Data provided:
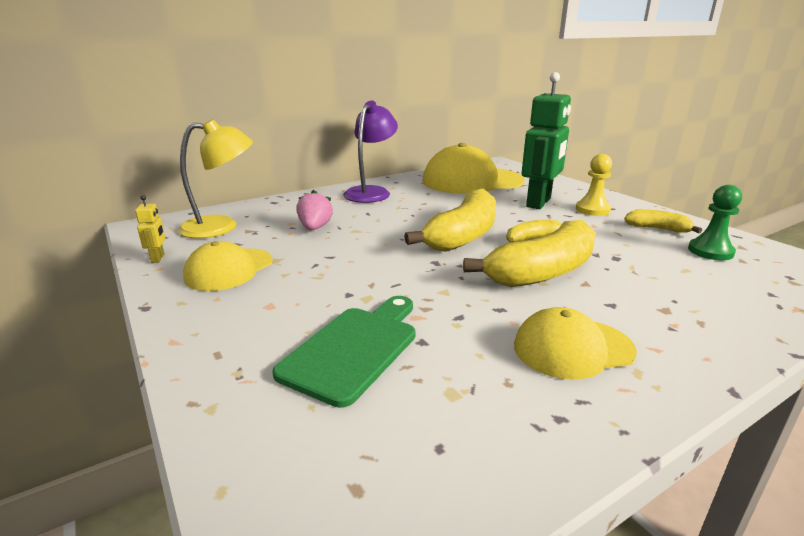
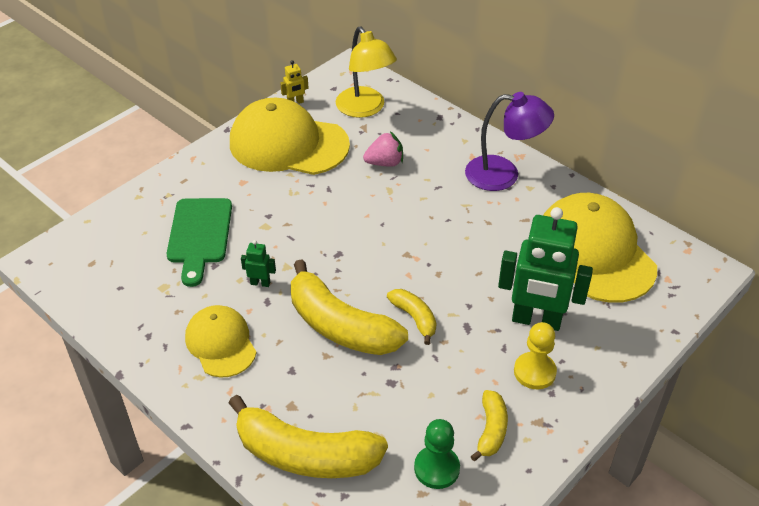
camera: 75 degrees right, 20 degrees up
(229, 269) = (288, 144): yellow cap -> yellow cap, size x1.73
(354, 348) = (199, 235): green cutting board -> green cutting board turned 75 degrees clockwise
(463, 236) = (404, 264): yellow banana -> yellow banana (305, 454)
(467, 310) = (260, 283): none -> green robot

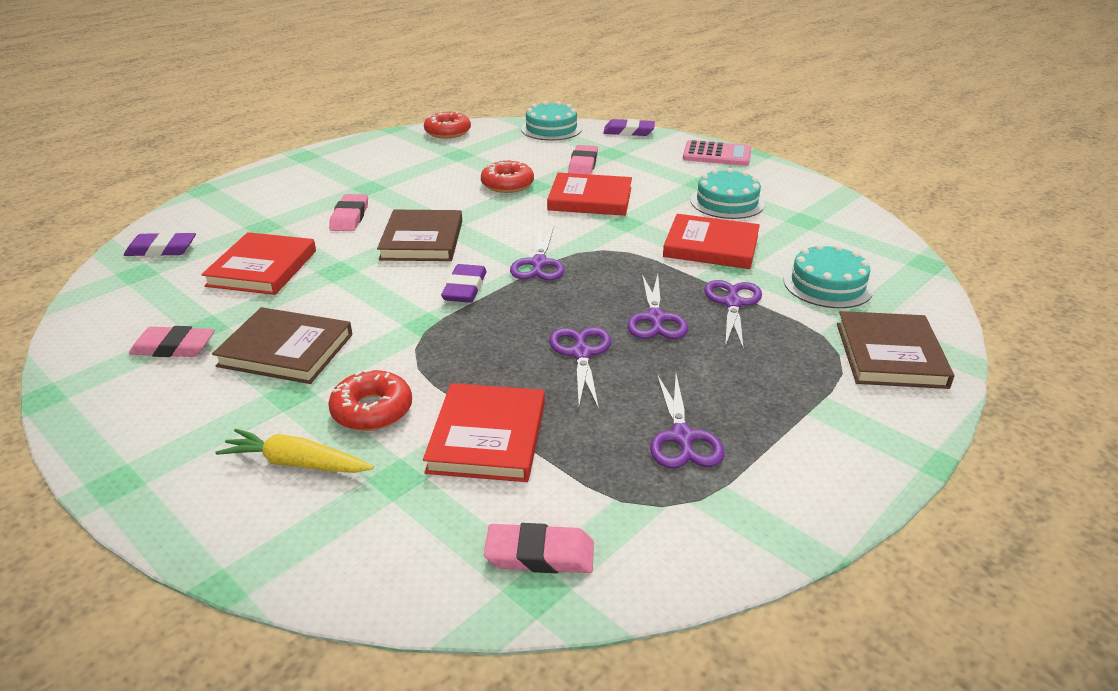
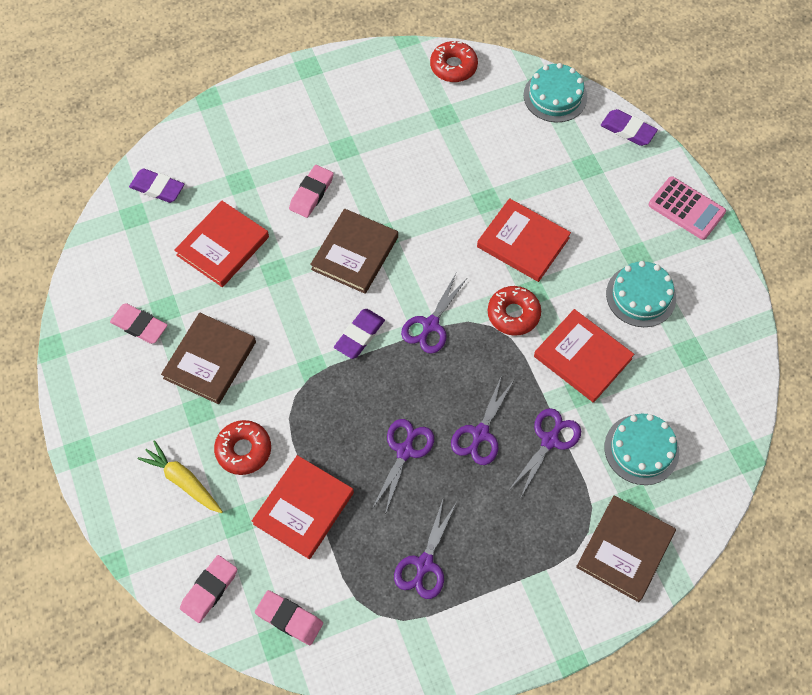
camera: 25 degrees right, 30 degrees up
(286, 350) = (210, 360): brown book -> brown book turned 75 degrees clockwise
(507, 184) = (463, 189): red donut -> red donut (513, 314)
(583, 164) = (549, 179): pink eraser -> pink eraser (209, 590)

Task brief: Type out the entries again without a single change, and leave the pictures out.

Written response:
camera: 75 degrees right, 20 degrees up
(229, 269) = (288, 144): yellow cap -> yellow cap, size x1.73
(354, 348) = (199, 235): green cutting board -> green cutting board turned 75 degrees clockwise
(463, 236) = (404, 264): yellow banana -> yellow banana (305, 454)
(467, 310) = (260, 283): none -> green robot

camera: 25 degrees right, 30 degrees up
(286, 350) = (210, 360): brown book -> brown book turned 75 degrees clockwise
(507, 184) = (463, 189): red donut -> red donut (513, 314)
(583, 164) = (549, 179): pink eraser -> pink eraser (209, 590)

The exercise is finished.